[Records shown Boundary: Start]
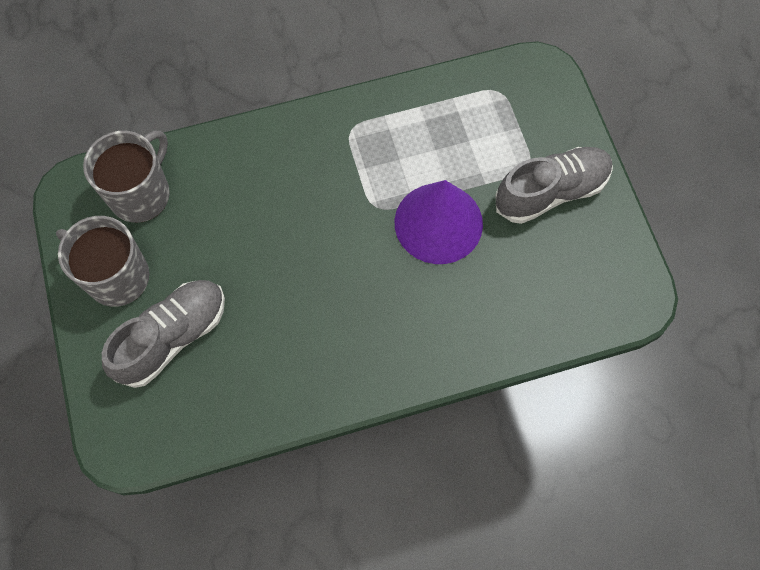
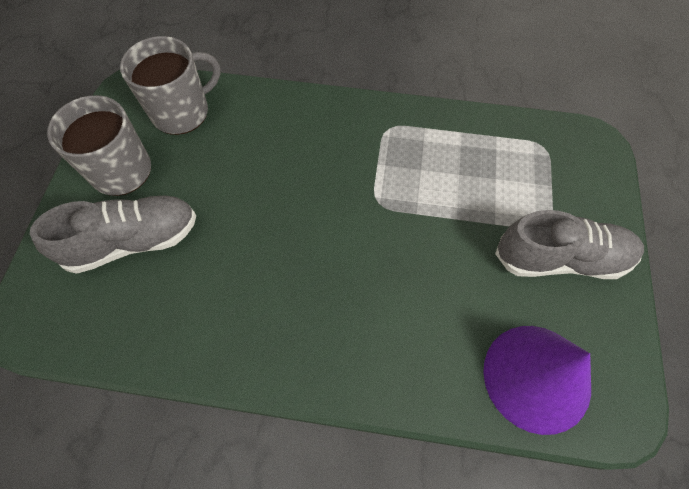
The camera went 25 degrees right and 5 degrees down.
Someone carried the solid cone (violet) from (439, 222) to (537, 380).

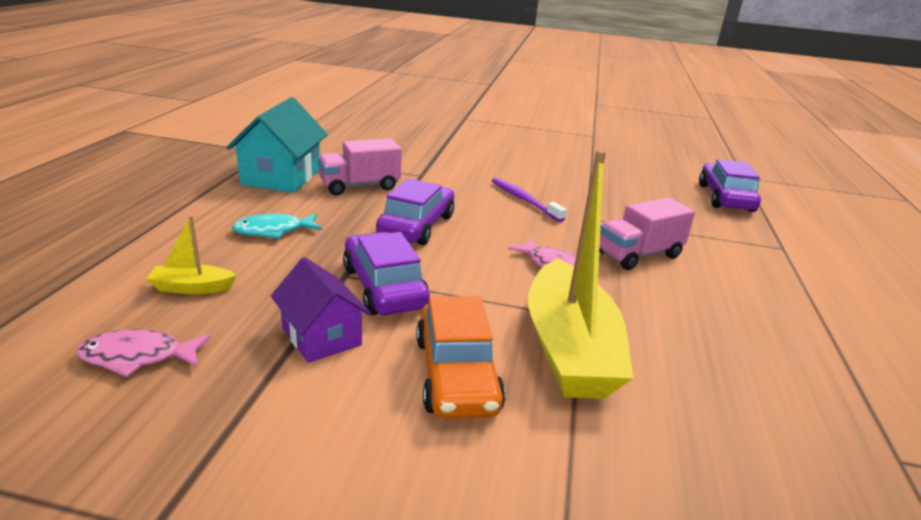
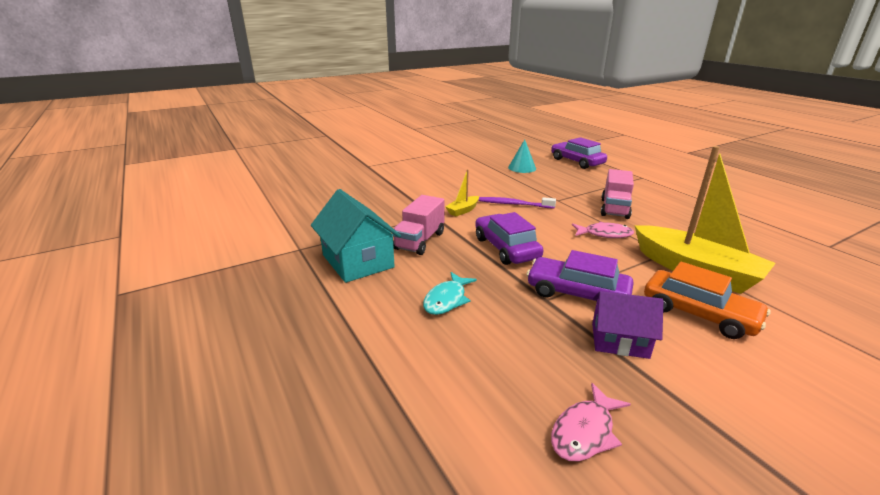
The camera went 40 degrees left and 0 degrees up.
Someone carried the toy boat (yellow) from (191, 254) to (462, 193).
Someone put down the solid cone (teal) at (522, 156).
[Records shown Boundary: End]
About this exercise:
Quote exactly, and nothing besides, the lines from the one with "Someone carried the solid" through the end of the records above; include both ends and omit the pictures.

The completed task:
Someone carried the solid cone (violet) from (439, 222) to (537, 380).

The camera went 40 degrees left and 0 degrees up.
Someone carried the toy boat (yellow) from (191, 254) to (462, 193).
Someone put down the solid cone (teal) at (522, 156).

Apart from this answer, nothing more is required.